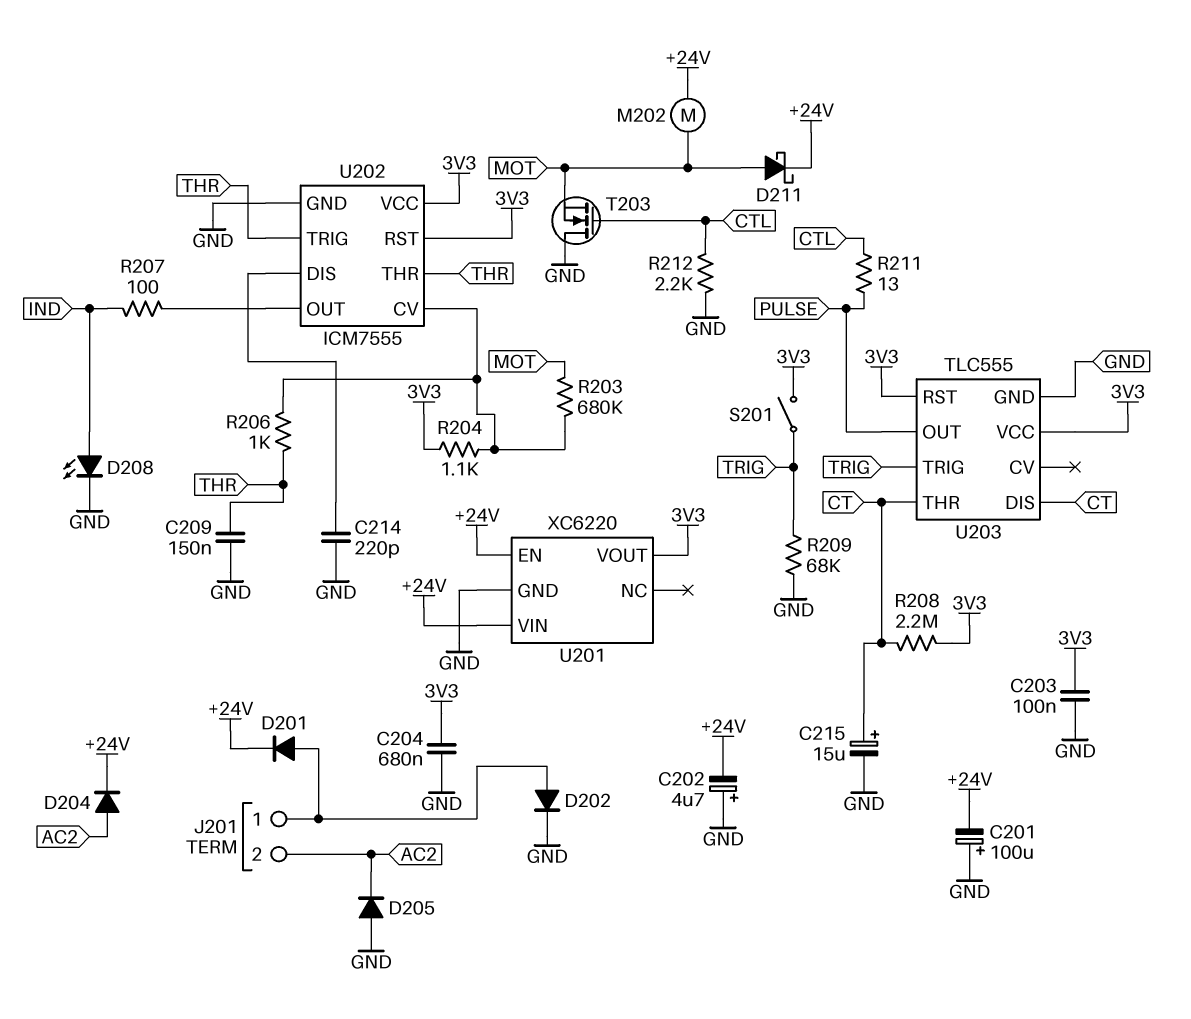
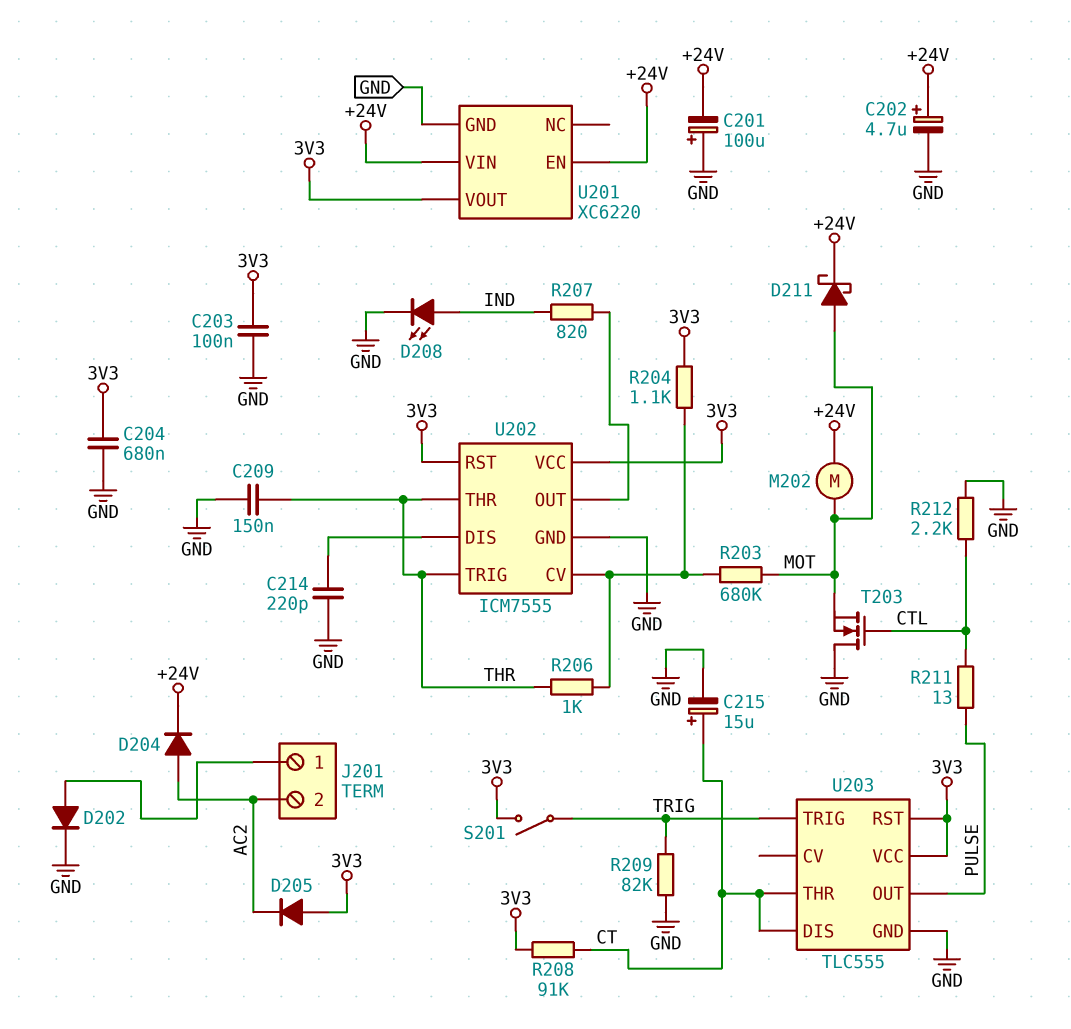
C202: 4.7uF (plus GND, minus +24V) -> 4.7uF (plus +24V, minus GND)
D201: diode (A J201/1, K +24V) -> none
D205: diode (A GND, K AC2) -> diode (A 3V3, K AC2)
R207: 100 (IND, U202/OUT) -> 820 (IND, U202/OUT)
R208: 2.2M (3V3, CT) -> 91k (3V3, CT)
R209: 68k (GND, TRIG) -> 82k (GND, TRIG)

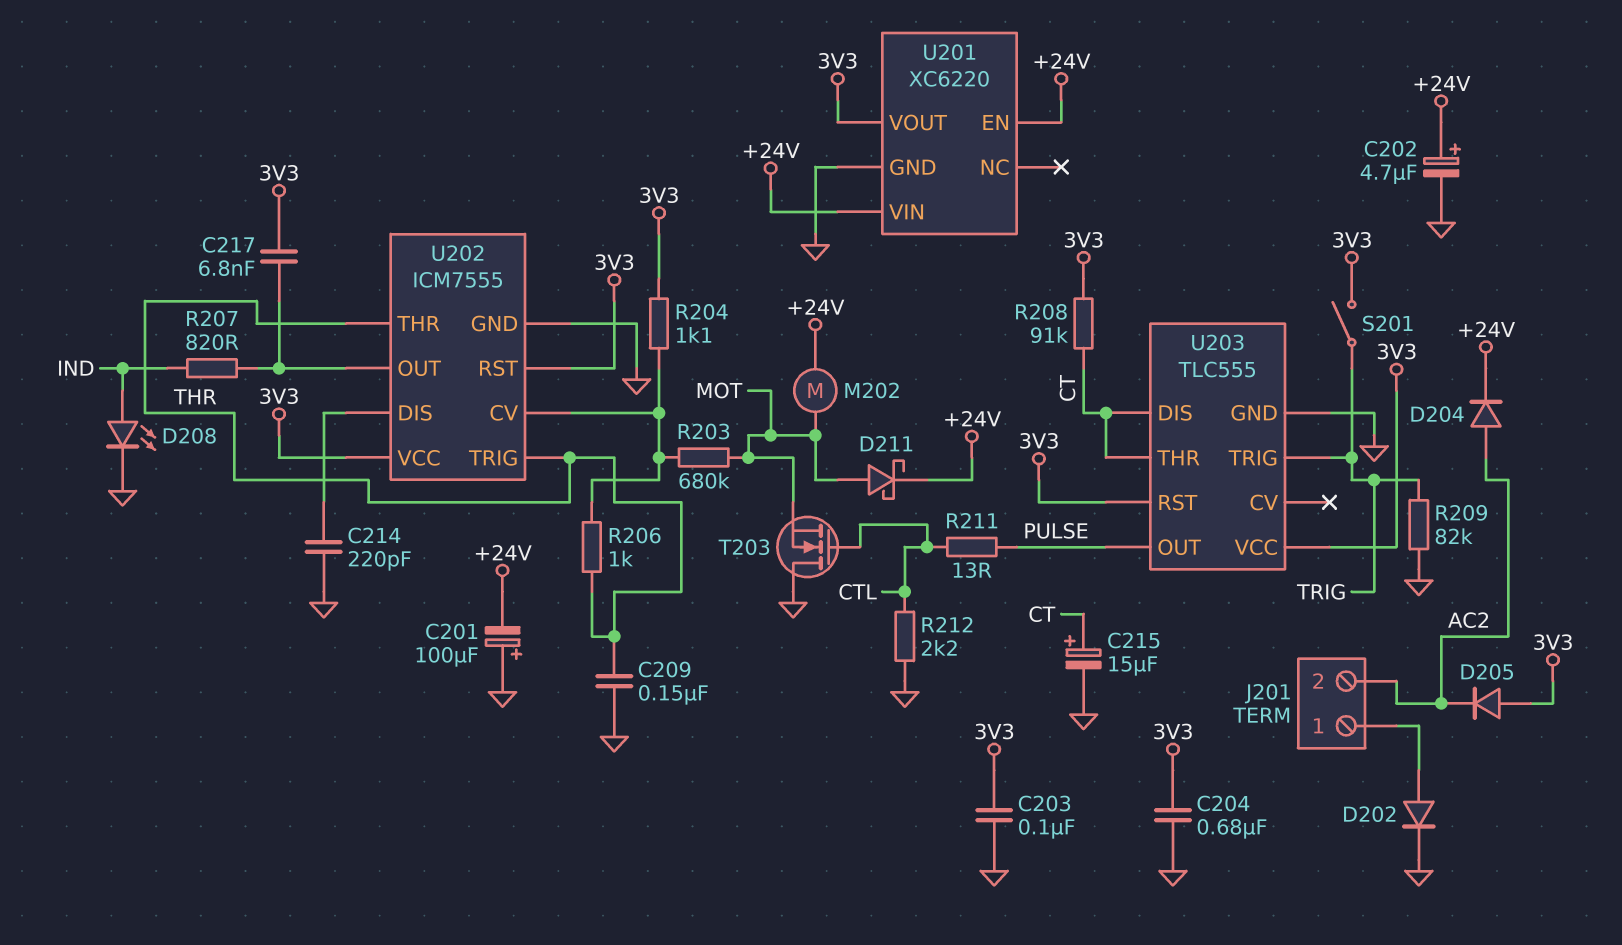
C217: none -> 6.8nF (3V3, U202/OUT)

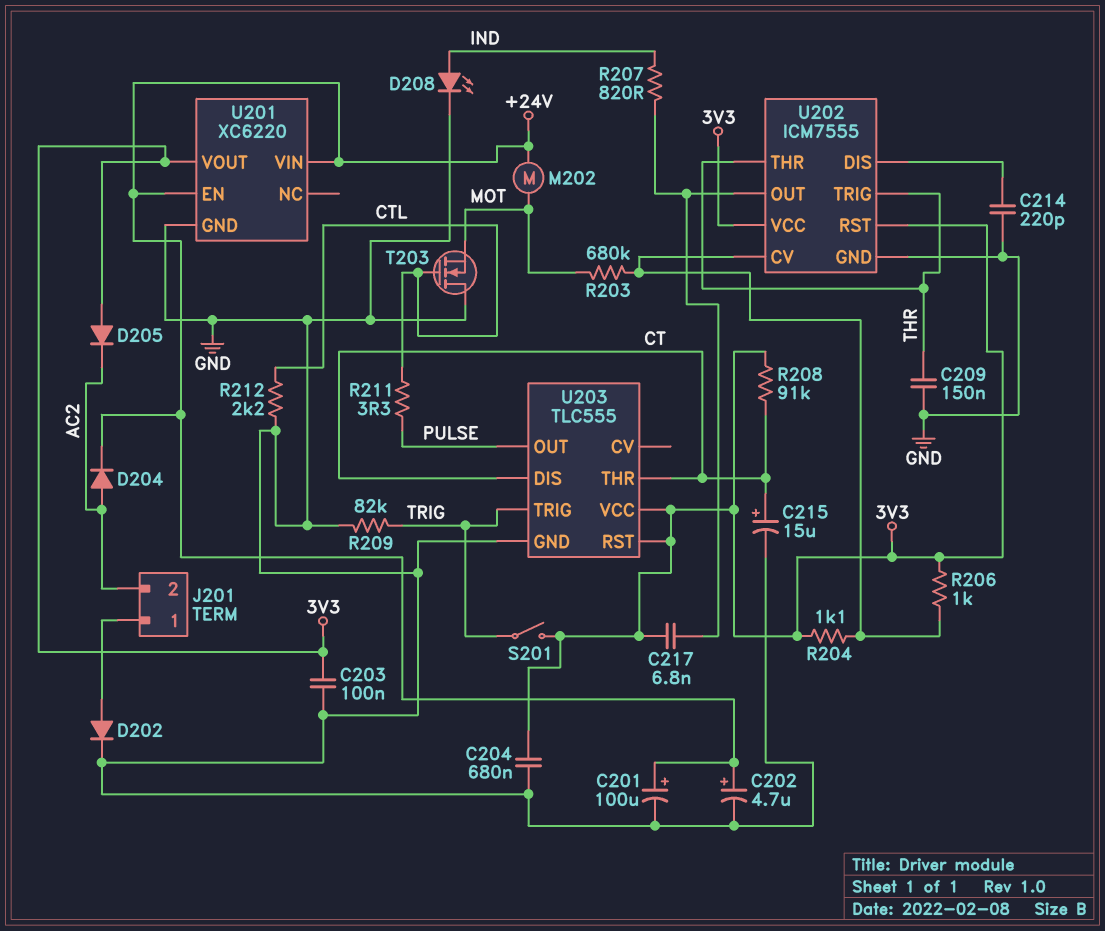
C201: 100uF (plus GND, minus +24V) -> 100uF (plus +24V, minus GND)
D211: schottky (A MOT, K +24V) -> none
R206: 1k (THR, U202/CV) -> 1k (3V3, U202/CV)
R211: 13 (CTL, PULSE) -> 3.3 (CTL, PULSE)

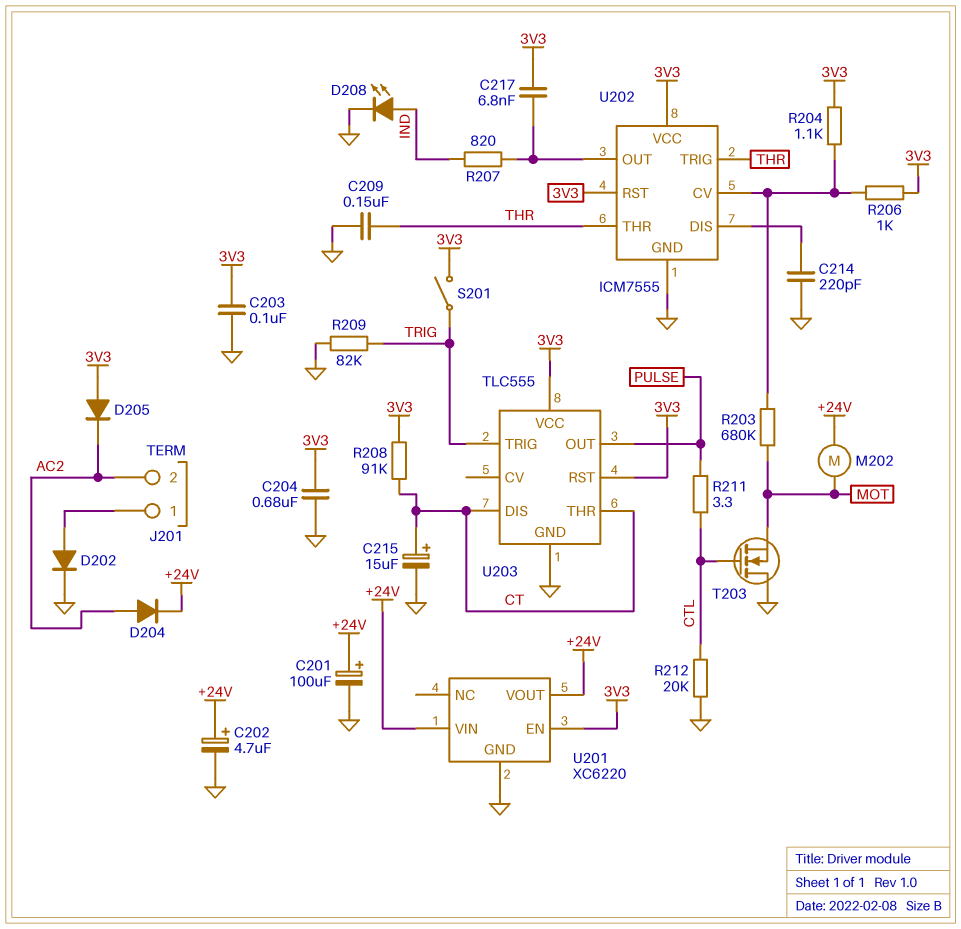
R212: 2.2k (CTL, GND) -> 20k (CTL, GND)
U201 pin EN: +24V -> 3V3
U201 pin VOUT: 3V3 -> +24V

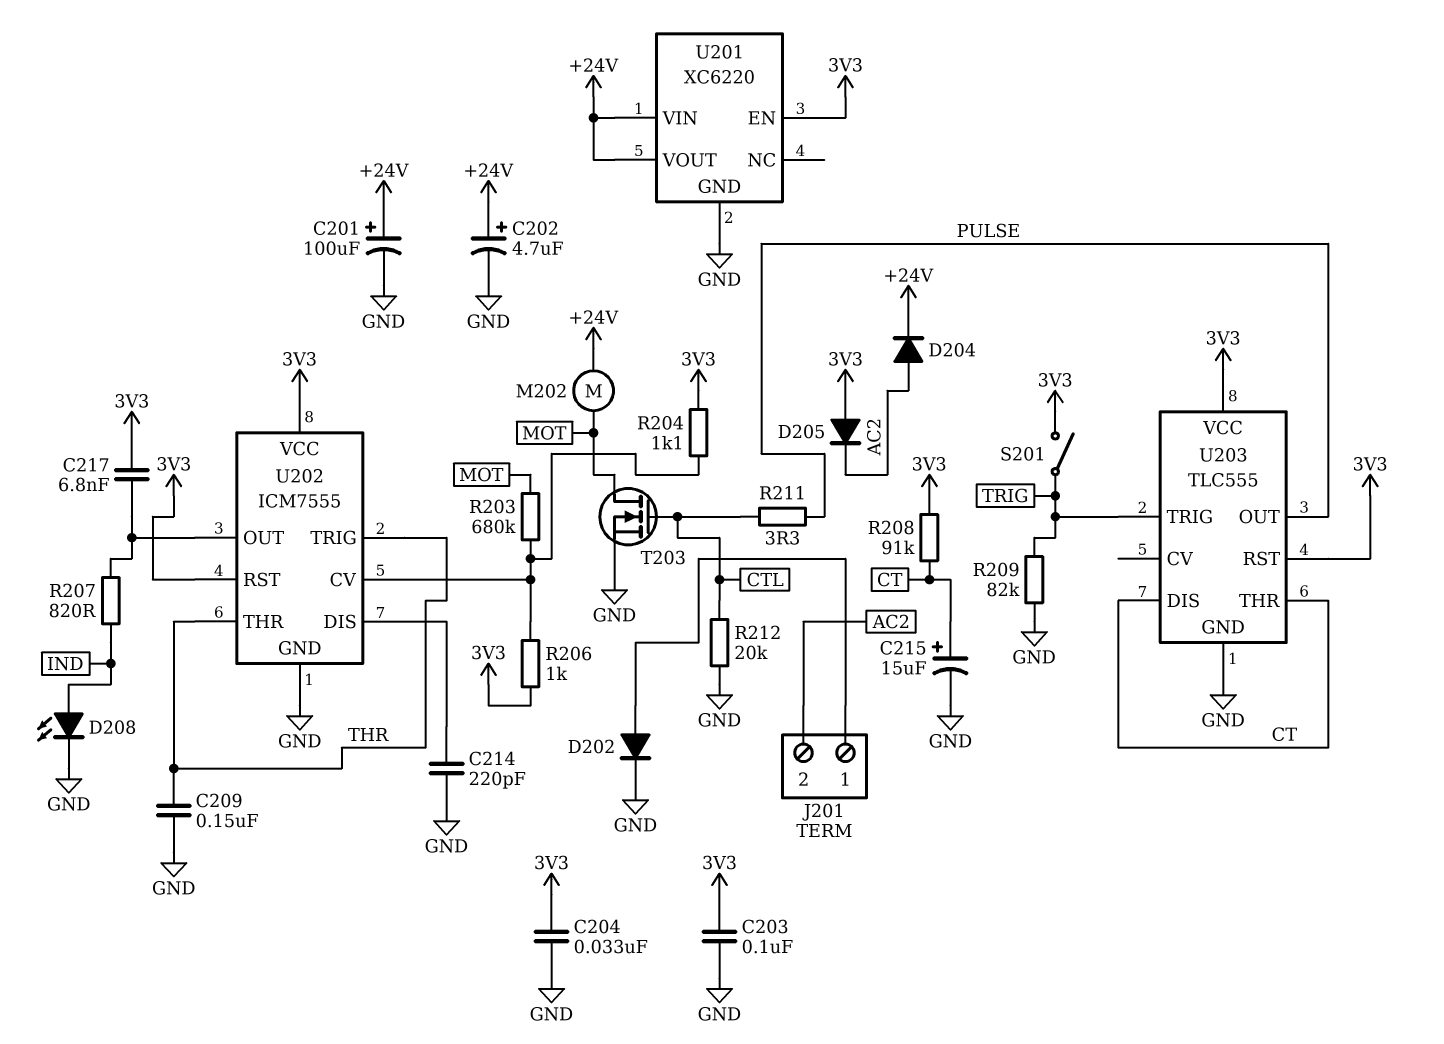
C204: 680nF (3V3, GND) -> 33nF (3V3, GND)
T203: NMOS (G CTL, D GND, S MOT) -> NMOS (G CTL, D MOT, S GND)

------------------------------------------------------------------------

## About this task:
Find the lines above that contain the word "none" and collect them.

## Result:
D201: diode (A J201/1, K +24V) -> none
C217: none -> 6.8nF (3V3, U202/OUT)
D211: schottky (A MOT, K +24V) -> none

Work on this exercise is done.